WHAT YOU SHOULD DO: Return verbatim the line containing "CN101 pin 1: N3 -> GND" together with all lines that follow it, through the end of the records.

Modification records

· · · · · · ·

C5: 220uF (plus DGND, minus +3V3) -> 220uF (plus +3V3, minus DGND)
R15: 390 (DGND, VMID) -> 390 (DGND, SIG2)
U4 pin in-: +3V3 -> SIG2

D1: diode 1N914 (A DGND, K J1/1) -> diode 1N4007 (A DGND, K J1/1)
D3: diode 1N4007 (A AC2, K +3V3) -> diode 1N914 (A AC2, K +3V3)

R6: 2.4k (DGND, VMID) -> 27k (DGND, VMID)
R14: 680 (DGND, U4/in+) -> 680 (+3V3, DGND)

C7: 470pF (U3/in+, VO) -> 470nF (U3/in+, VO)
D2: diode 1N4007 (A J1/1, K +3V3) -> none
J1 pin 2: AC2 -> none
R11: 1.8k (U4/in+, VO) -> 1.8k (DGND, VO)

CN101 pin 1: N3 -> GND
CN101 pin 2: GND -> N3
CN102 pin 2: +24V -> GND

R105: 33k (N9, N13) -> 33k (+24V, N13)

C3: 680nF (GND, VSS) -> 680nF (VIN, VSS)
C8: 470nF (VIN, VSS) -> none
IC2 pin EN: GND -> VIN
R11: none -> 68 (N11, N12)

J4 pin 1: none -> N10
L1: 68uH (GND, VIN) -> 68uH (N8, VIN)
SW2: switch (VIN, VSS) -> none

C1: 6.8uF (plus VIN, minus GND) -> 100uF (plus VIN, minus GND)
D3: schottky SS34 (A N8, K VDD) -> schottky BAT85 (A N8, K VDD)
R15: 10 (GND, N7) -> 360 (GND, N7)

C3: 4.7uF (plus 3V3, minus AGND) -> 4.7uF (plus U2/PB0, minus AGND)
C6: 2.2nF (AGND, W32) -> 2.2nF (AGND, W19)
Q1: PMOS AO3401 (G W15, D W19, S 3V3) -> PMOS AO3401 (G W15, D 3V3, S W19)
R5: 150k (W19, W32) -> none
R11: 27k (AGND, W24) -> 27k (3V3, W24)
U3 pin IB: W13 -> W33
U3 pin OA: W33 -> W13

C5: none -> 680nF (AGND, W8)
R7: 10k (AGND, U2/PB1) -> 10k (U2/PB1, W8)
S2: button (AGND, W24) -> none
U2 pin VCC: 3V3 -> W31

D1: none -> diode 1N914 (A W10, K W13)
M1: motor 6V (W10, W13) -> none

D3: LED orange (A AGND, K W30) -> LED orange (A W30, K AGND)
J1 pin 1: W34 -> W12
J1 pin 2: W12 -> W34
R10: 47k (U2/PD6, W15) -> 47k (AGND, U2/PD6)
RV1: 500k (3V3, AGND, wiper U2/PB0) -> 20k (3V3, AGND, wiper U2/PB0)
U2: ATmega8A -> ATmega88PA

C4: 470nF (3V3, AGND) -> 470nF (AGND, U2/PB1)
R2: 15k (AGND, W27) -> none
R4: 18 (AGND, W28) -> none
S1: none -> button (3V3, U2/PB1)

· · · · · · ·

EXERCISE ANSWER:
CN101 pin 1: N3 -> GND
CN101 pin 2: GND -> N3
CN102 pin 2: +24V -> GND

R105: 33k (N9, N13) -> 33k (+24V, N13)

C3: 680nF (GND, VSS) -> 680nF (VIN, VSS)
C8: 470nF (VIN, VSS) -> none
IC2 pin EN: GND -> VIN
R11: none -> 68 (N11, N12)

J4 pin 1: none -> N10
L1: 68uH (GND, VIN) -> 68uH (N8, VIN)
SW2: switch (VIN, VSS) -> none

C1: 6.8uF (plus VIN, minus GND) -> 100uF (plus VIN, minus GND)
D3: schottky SS34 (A N8, K VDD) -> schottky BAT85 (A N8, K VDD)
R15: 10 (GND, N7) -> 360 (GND, N7)

C3: 4.7uF (plus 3V3, minus AGND) -> 4.7uF (plus U2/PB0, minus AGND)
C6: 2.2nF (AGND, W32) -> 2.2nF (AGND, W19)
Q1: PMOS AO3401 (G W15, D W19, S 3V3) -> PMOS AO3401 (G W15, D 3V3, S W19)
R5: 150k (W19, W32) -> none
R11: 27k (AGND, W24) -> 27k (3V3, W24)
U3 pin IB: W13 -> W33
U3 pin OA: W33 -> W13

C5: none -> 680nF (AGND, W8)
R7: 10k (AGND, U2/PB1) -> 10k (U2/PB1, W8)
S2: button (AGND, W24) -> none
U2 pin VCC: 3V3 -> W31

D1: none -> diode 1N914 (A W10, K W13)
M1: motor 6V (W10, W13) -> none

D3: LED orange (A AGND, K W30) -> LED orange (A W30, K AGND)
J1 pin 1: W34 -> W12
J1 pin 2: W12 -> W34
R10: 47k (U2/PD6, W15) -> 47k (AGND, U2/PD6)
RV1: 500k (3V3, AGND, wiper U2/PB0) -> 20k (3V3, AGND, wiper U2/PB0)
U2: ATmega8A -> ATmega88PA

C4: 470nF (3V3, AGND) -> 470nF (AGND, U2/PB1)
R2: 15k (AGND, W27) -> none
R4: 18 (AGND, W28) -> none
S1: none -> button (3V3, U2/PB1)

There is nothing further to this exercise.